**Exercise description:**
Among the entries below, find each line holding "TRIG" and return it.

**Supplied information:**
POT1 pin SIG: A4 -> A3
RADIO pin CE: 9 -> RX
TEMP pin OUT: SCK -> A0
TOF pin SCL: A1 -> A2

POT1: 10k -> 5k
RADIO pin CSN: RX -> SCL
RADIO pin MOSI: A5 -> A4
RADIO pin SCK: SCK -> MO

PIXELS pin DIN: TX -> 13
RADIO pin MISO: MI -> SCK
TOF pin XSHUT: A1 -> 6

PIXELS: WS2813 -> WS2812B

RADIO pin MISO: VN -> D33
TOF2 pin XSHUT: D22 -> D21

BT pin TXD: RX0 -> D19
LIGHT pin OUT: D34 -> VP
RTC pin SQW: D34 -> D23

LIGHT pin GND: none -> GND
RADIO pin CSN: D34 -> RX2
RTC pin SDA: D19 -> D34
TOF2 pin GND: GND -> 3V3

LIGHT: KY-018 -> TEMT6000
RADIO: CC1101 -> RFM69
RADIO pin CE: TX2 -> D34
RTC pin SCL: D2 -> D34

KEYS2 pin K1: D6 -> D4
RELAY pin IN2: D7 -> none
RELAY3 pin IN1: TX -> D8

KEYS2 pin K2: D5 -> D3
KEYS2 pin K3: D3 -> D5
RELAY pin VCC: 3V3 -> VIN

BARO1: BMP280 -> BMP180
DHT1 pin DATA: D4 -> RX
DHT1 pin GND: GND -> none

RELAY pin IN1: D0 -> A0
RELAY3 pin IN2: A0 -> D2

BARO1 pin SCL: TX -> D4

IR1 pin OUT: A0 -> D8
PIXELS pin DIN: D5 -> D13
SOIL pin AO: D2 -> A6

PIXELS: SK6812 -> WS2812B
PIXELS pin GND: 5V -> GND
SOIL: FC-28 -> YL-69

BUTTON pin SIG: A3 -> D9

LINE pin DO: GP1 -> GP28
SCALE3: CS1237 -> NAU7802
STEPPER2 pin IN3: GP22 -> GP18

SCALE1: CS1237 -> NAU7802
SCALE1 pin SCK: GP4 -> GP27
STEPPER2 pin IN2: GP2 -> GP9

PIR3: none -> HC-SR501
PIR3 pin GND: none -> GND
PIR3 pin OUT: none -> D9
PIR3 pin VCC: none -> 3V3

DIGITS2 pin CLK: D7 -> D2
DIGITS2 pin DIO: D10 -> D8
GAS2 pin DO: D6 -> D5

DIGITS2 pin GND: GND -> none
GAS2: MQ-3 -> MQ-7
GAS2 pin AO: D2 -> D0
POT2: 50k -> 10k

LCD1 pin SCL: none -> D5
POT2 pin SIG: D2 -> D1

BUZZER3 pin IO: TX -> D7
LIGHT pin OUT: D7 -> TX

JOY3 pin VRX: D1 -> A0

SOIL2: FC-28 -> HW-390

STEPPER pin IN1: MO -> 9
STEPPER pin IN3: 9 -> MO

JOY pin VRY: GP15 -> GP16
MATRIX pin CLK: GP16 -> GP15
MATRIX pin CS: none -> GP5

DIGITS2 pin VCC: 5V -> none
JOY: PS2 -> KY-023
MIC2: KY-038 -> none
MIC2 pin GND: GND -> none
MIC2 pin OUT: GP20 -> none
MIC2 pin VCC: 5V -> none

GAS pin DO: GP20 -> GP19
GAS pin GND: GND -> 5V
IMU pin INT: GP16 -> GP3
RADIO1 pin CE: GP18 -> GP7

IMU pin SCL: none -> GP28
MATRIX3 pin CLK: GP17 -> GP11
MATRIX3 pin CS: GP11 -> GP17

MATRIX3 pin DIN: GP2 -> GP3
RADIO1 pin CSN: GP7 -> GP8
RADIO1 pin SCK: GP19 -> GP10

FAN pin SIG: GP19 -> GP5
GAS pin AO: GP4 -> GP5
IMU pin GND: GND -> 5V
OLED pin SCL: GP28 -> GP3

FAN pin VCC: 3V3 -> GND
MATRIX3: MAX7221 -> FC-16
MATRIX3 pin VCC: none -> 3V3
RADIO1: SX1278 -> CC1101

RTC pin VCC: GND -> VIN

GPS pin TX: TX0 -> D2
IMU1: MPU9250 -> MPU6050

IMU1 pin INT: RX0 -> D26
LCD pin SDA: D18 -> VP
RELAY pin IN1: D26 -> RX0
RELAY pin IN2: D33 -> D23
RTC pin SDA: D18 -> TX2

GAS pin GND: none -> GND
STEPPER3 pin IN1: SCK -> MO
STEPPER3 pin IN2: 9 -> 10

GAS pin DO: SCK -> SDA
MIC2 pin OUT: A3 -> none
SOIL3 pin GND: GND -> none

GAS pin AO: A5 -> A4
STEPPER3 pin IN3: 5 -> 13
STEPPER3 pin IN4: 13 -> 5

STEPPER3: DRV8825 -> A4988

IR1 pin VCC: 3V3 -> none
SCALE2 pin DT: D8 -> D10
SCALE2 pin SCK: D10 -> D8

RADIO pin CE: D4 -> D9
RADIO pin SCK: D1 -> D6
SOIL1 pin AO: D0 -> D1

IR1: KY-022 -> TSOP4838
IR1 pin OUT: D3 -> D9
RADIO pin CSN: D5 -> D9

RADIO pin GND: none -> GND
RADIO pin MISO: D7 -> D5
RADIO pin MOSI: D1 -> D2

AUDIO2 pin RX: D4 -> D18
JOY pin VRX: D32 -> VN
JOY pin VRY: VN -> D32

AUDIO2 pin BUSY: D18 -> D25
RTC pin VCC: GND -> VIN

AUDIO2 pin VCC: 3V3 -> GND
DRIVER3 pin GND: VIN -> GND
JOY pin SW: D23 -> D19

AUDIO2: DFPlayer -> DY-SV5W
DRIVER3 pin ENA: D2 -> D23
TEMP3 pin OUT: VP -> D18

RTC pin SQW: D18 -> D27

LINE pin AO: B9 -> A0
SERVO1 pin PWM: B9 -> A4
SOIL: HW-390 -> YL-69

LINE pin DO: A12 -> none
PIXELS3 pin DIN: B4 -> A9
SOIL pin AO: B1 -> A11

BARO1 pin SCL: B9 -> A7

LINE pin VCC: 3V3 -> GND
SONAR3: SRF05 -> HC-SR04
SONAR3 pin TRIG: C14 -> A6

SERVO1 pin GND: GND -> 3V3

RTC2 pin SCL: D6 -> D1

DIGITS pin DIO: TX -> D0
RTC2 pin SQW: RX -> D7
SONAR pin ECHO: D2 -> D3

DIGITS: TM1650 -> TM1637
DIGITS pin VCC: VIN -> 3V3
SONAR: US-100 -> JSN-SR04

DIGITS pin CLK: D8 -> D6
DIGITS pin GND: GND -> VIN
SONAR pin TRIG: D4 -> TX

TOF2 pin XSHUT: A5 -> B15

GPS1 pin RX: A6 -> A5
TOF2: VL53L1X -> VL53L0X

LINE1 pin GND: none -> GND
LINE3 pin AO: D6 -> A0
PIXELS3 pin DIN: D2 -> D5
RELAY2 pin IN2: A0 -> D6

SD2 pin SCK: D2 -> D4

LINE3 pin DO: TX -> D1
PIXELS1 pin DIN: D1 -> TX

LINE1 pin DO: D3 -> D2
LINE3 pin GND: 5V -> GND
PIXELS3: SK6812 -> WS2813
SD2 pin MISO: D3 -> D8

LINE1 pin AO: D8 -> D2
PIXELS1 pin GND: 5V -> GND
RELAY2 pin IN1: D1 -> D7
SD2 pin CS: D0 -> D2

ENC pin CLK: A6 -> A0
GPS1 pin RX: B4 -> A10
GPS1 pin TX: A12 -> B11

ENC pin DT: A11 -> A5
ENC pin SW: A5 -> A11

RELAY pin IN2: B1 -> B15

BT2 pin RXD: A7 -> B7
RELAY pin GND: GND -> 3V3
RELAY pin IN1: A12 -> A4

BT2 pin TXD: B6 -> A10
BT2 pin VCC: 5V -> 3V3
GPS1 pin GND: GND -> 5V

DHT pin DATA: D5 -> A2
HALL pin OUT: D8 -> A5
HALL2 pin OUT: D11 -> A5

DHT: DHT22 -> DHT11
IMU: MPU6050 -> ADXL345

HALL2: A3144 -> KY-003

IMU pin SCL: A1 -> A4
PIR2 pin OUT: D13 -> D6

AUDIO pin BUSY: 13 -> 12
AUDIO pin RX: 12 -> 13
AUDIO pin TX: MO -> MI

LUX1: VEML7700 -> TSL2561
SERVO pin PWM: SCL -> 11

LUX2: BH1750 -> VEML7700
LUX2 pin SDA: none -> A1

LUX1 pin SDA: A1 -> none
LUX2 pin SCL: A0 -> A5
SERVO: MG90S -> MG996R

**Answer to the problem:**
SONAR3 pin TRIG: C14 -> A6
SONAR pin TRIG: D4 -> TX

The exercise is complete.